[Records drawn from a dataset]
^^^^^^^^

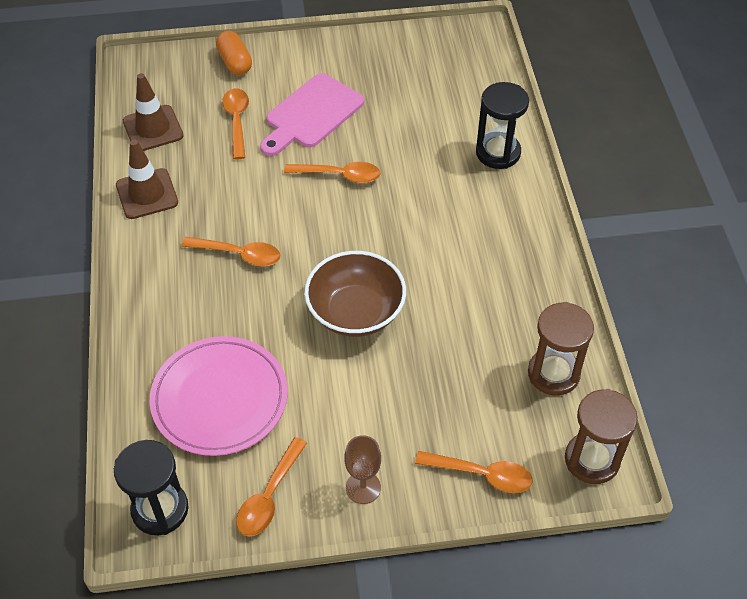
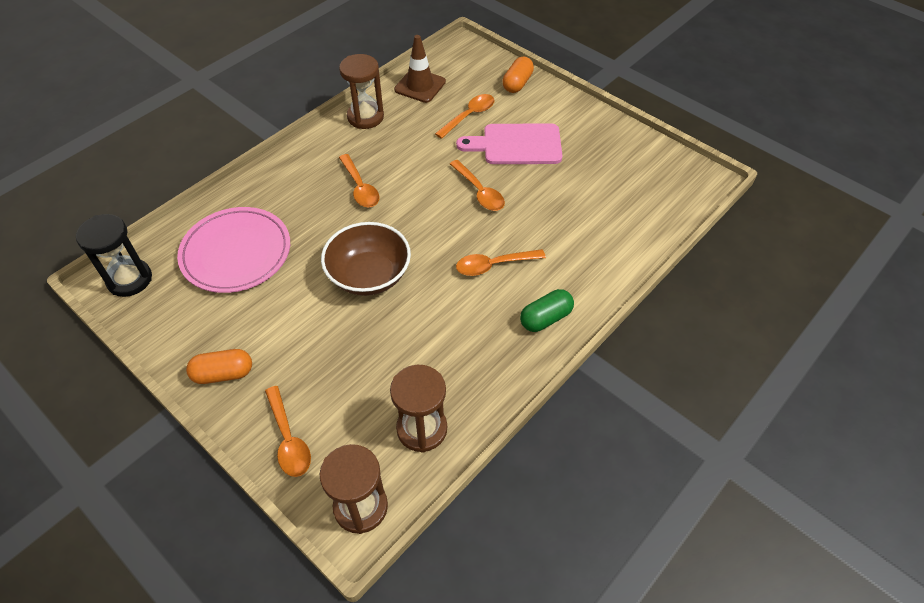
camera: 50 degrees right, 0 degrees up
brown traffic cone [116,139,178,219] -> brown hourglass [339,54,384,129]
orange spoon [236,437,307,537] -> orange spoon moved to [456,249,546,276]
brown goblet [344,435,381,504] -> orange capsule [186,349,252,384]
black hourglass [476,82,529,169] -> none
none -> green capsule [520,289,574,332]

^^^^^^^^

What is needed – The required output is every line above that contains the string "none".

Solution for this exercise –
black hourglass [476,82,529,169] -> none
none -> green capsule [520,289,574,332]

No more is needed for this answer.